§ Task to carry out: In the records below, begin at the line containing "moved | fish" and end at the line containing "removed | duck"; quote every line in that span exactly, including both boundary lines, and no others.

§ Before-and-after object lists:

▽

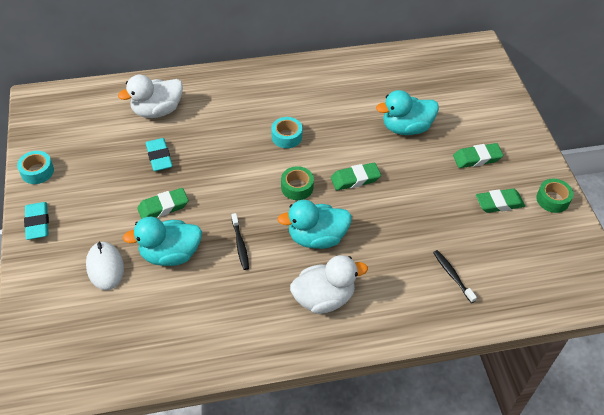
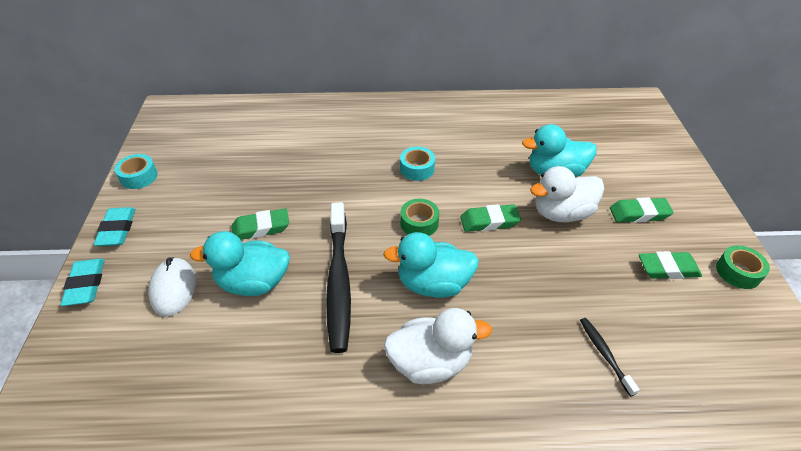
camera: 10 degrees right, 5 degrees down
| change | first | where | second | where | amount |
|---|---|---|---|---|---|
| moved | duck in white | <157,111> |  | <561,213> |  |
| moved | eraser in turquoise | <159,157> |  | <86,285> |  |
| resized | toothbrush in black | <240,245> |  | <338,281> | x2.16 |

△
▽

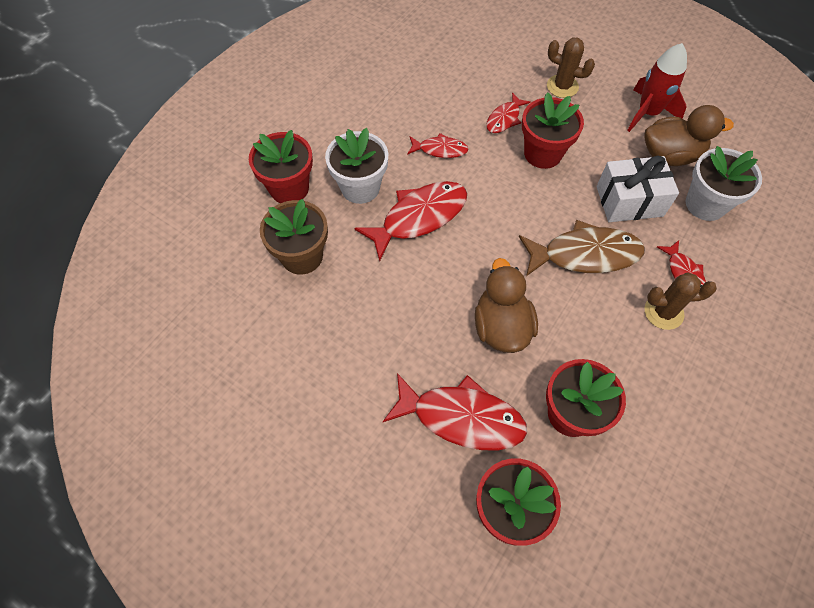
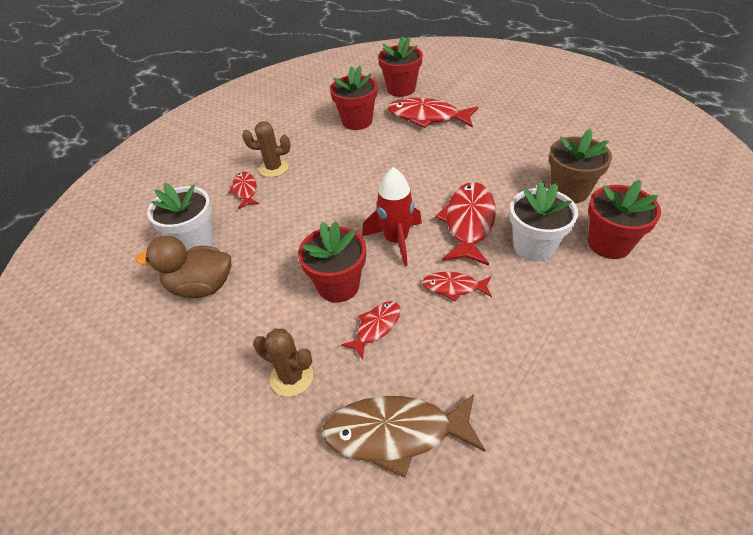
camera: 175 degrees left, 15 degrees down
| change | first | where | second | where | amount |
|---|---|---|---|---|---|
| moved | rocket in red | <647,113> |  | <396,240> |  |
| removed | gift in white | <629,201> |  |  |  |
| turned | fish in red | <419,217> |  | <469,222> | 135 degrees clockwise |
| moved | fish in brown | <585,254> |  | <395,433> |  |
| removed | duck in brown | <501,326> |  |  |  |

△

§ Task response:
| moved | fish in brown | <585,254> |  | <395,433> |  |
| removed | duck in brown | <501,326> |  |  |  |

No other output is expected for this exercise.